#### Records for this task ####
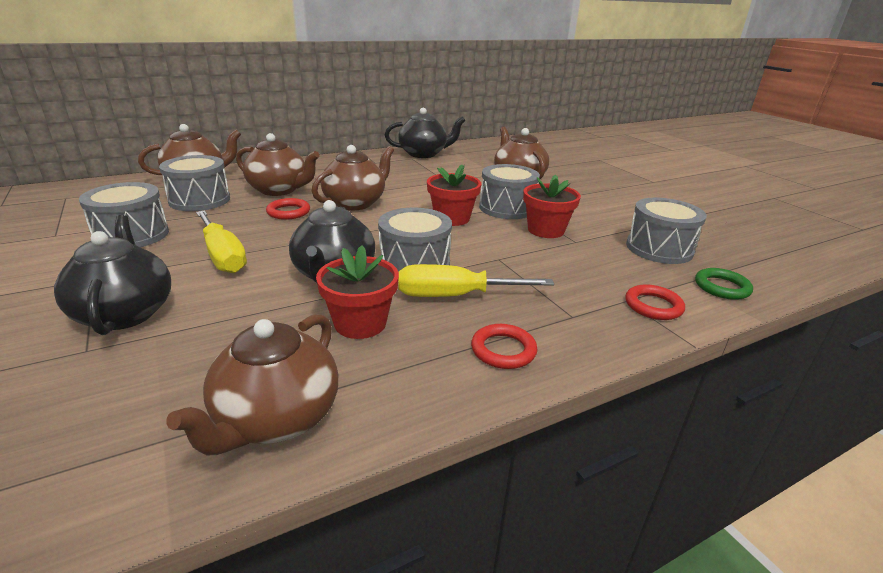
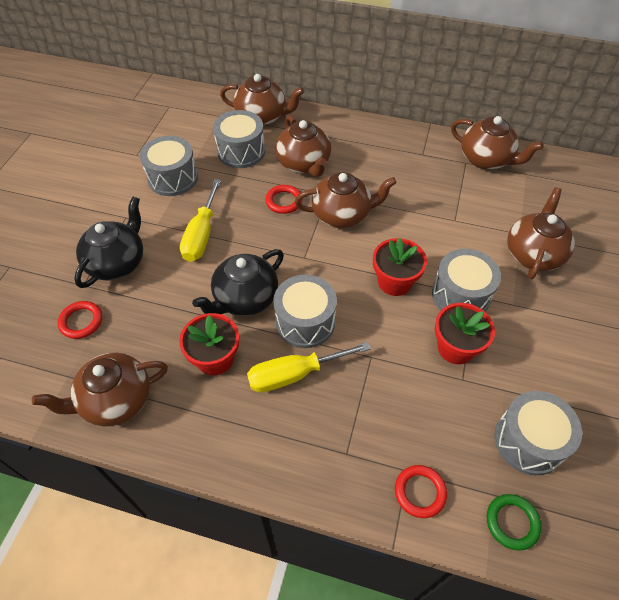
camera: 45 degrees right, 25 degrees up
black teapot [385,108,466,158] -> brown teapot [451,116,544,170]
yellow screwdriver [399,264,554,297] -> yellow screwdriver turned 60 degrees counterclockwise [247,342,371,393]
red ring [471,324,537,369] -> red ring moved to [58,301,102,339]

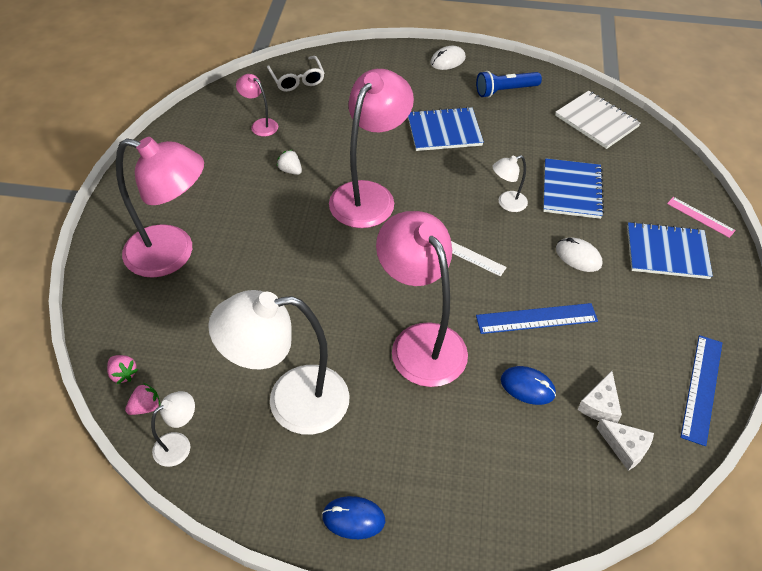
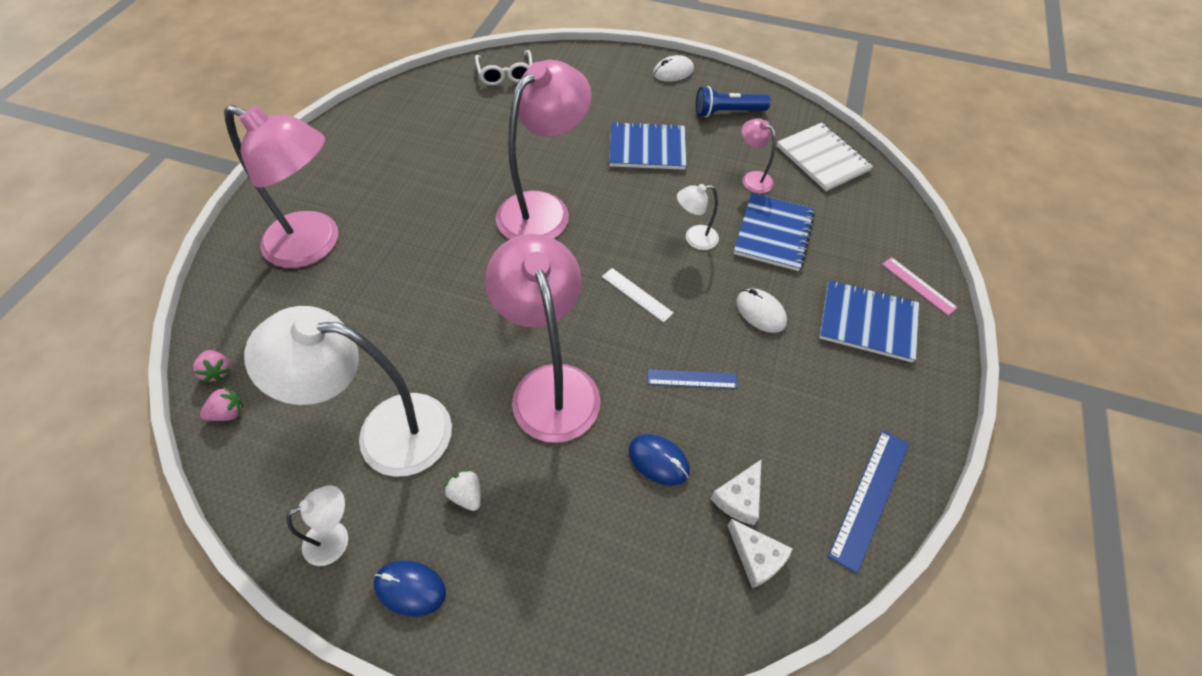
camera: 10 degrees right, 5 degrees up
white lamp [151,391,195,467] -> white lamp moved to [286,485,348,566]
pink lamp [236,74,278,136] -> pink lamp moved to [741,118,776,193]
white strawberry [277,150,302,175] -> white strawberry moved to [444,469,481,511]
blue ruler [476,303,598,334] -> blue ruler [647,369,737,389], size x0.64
####
#### Records for this task ####
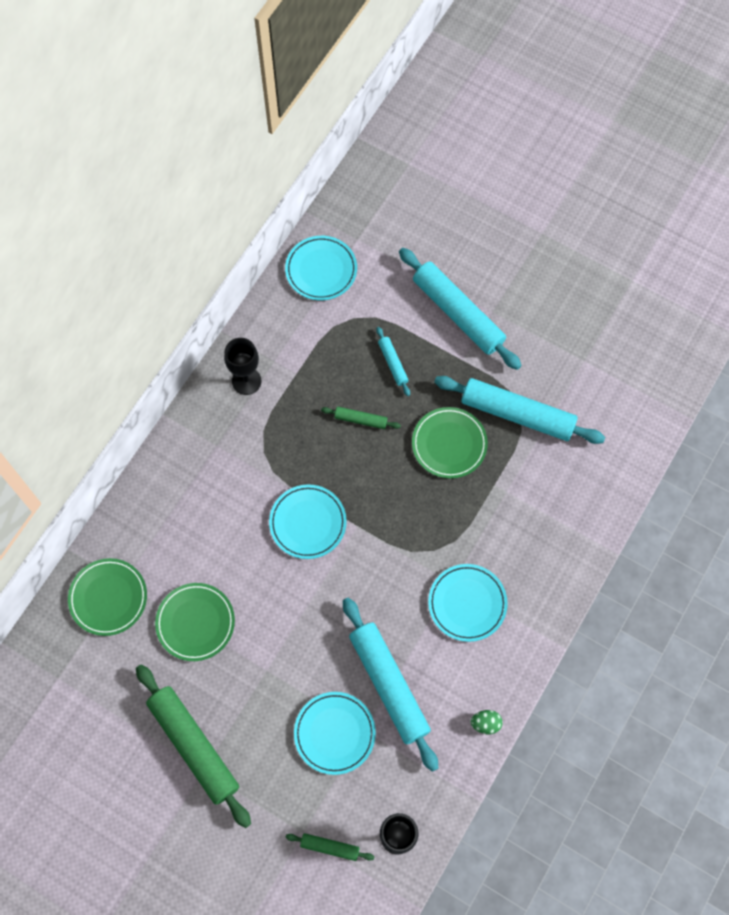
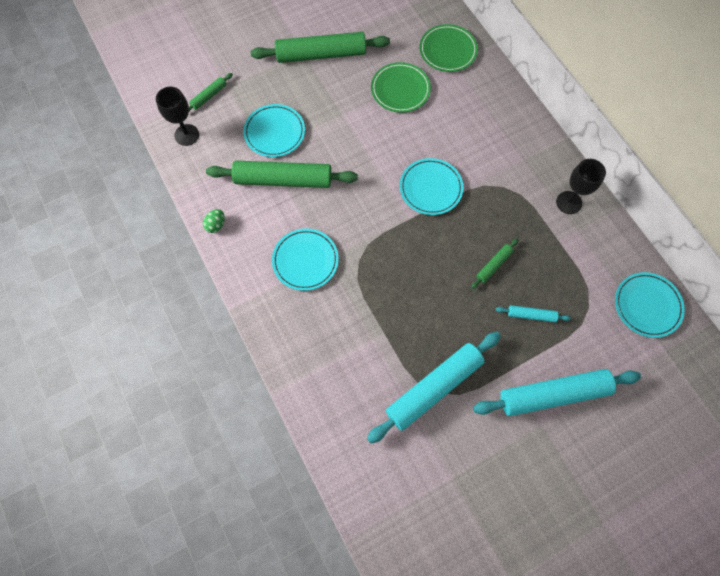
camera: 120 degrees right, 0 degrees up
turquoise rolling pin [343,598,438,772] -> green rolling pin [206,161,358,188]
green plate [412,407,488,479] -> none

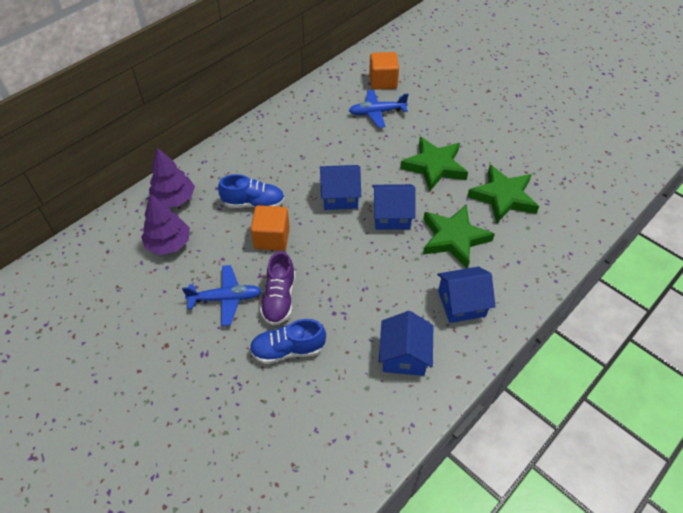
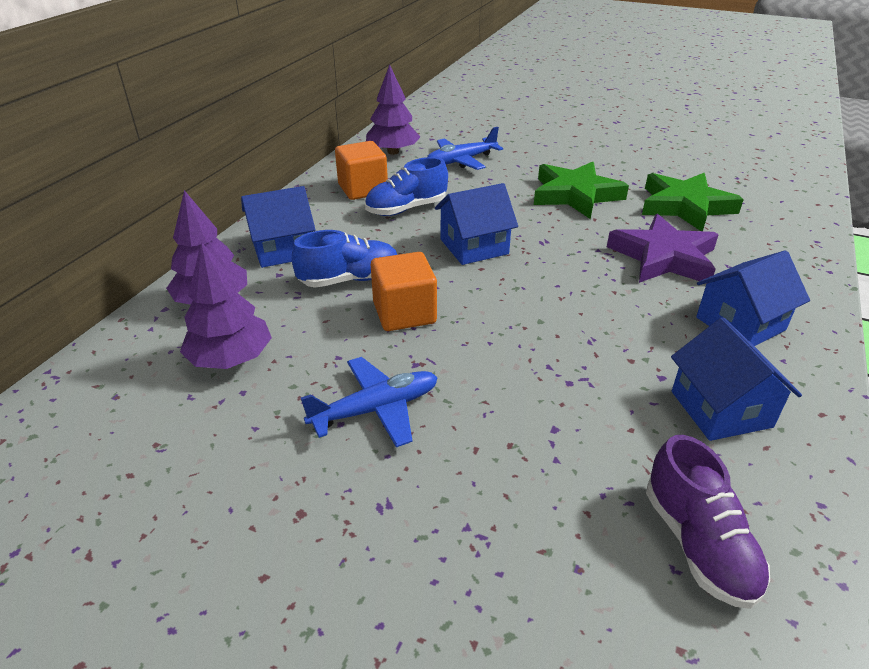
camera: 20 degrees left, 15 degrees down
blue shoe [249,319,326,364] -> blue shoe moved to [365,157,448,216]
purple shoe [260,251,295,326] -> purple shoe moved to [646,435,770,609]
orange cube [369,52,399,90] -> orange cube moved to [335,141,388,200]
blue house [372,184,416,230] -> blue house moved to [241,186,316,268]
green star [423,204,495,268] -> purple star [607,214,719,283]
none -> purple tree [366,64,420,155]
####
- **Exercise**
From the records above, show each line that contains the word "right".

- **Written solution**
camera: 45 degrees right, 25 degrees up
camera: 10 degrees right, 5 degrees up
camera: 120 degrees right, 0 degrees up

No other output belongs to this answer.